What the task requires: Copy out the records again. Change nothing.

Records for processing:
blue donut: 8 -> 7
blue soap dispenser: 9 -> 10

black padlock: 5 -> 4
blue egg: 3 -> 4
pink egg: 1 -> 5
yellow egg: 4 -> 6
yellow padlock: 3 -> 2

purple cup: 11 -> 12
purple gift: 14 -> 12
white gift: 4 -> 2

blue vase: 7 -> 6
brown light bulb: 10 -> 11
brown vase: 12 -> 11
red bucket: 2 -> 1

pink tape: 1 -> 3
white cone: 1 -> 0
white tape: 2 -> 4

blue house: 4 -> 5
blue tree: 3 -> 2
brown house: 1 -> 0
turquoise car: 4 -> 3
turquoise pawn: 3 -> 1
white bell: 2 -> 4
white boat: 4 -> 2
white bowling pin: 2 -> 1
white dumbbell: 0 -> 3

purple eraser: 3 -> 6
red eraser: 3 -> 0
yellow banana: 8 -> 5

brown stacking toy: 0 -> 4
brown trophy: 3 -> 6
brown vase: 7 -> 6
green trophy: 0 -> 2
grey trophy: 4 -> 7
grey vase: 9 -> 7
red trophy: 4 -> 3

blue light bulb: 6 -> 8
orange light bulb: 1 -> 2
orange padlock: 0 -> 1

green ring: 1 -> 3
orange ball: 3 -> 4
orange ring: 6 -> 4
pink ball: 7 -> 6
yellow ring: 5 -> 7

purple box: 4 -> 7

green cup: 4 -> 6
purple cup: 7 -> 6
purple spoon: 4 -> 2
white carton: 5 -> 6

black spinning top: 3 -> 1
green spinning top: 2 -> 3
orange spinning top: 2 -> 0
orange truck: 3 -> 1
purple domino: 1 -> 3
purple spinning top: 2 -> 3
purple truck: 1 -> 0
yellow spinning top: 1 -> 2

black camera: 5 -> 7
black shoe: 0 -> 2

Reply to the task:
blue donut: 8 -> 7
blue soap dispenser: 9 -> 10

black padlock: 5 -> 4
blue egg: 3 -> 4
pink egg: 1 -> 5
yellow egg: 4 -> 6
yellow padlock: 3 -> 2

purple cup: 11 -> 12
purple gift: 14 -> 12
white gift: 4 -> 2

blue vase: 7 -> 6
brown light bulb: 10 -> 11
brown vase: 12 -> 11
red bucket: 2 -> 1

pink tape: 1 -> 3
white cone: 1 -> 0
white tape: 2 -> 4

blue house: 4 -> 5
blue tree: 3 -> 2
brown house: 1 -> 0
turquoise car: 4 -> 3
turquoise pawn: 3 -> 1
white bell: 2 -> 4
white boat: 4 -> 2
white bowling pin: 2 -> 1
white dumbbell: 0 -> 3

purple eraser: 3 -> 6
red eraser: 3 -> 0
yellow banana: 8 -> 5

brown stacking toy: 0 -> 4
brown trophy: 3 -> 6
brown vase: 7 -> 6
green trophy: 0 -> 2
grey trophy: 4 -> 7
grey vase: 9 -> 7
red trophy: 4 -> 3

blue light bulb: 6 -> 8
orange light bulb: 1 -> 2
orange padlock: 0 -> 1

green ring: 1 -> 3
orange ball: 3 -> 4
orange ring: 6 -> 4
pink ball: 7 -> 6
yellow ring: 5 -> 7

purple box: 4 -> 7

green cup: 4 -> 6
purple cup: 7 -> 6
purple spoon: 4 -> 2
white carton: 5 -> 6

black spinning top: 3 -> 1
green spinning top: 2 -> 3
orange spinning top: 2 -> 0
orange truck: 3 -> 1
purple domino: 1 -> 3
purple spinning top: 2 -> 3
purple truck: 1 -> 0
yellow spinning top: 1 -> 2

black camera: 5 -> 7
black shoe: 0 -> 2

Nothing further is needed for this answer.